What you will do: Images are to be excluded, and the rest of the data repeated exactly.

Supplied information:

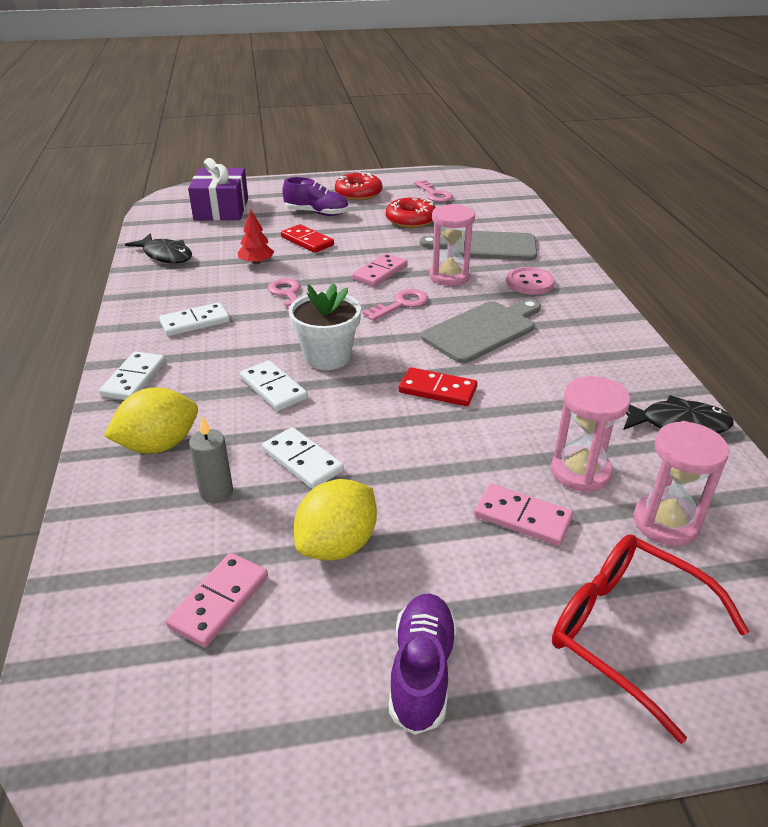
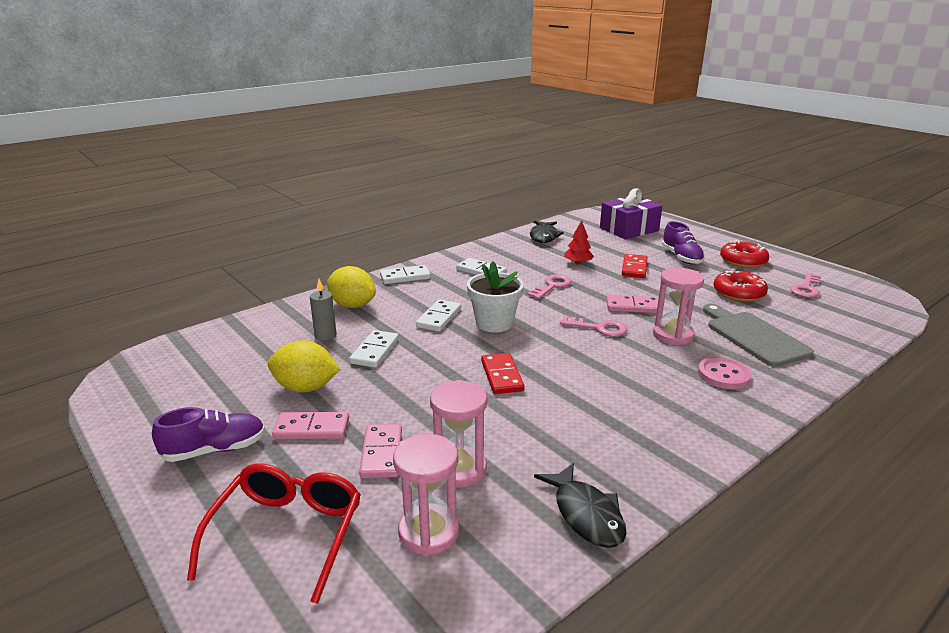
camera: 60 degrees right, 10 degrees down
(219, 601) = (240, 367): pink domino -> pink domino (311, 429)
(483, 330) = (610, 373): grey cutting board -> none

Solution:
camera: 60 degrees right, 10 degrees down
(219, 601) = (240, 367): pink domino -> pink domino (311, 429)
(483, 330) = (610, 373): grey cutting board -> none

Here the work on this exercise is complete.